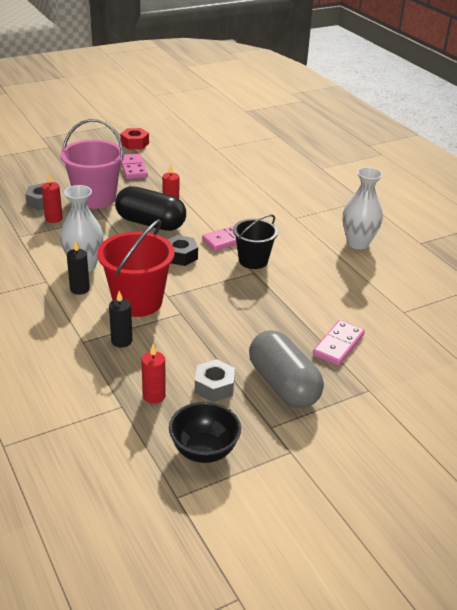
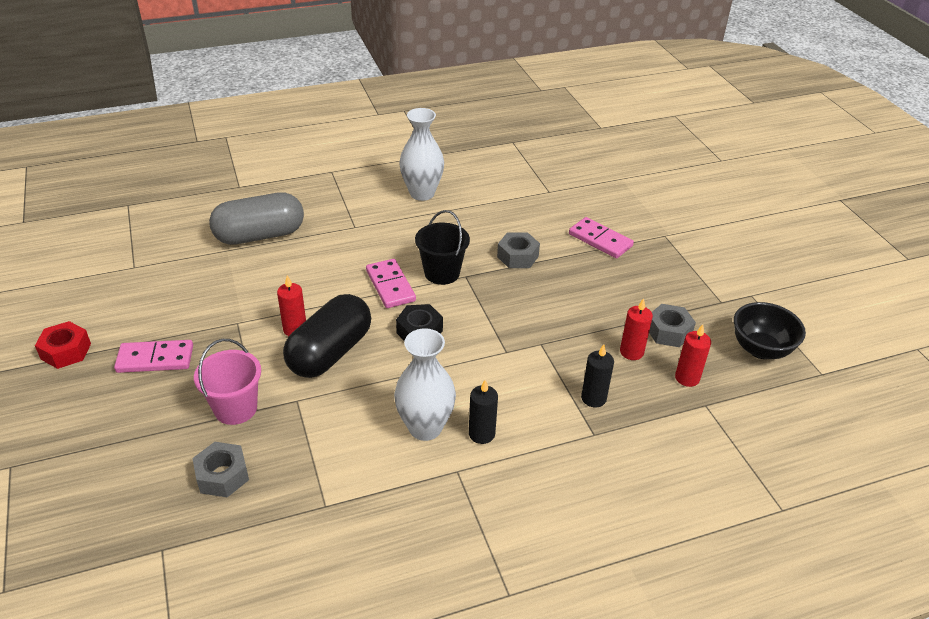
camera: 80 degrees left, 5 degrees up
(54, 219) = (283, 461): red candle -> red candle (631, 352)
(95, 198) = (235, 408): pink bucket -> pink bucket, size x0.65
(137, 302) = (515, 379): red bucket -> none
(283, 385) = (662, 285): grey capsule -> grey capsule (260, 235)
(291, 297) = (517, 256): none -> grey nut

------------------------------------------------------------------------

■ Task requirements: Repeat the records above word for word. Pictures stay out of the copy.

■ Expected output:
camera: 80 degrees left, 5 degrees up
(54, 219) = (283, 461): red candle -> red candle (631, 352)
(95, 198) = (235, 408): pink bucket -> pink bucket, size x0.65
(137, 302) = (515, 379): red bucket -> none
(283, 385) = (662, 285): grey capsule -> grey capsule (260, 235)
(291, 297) = (517, 256): none -> grey nut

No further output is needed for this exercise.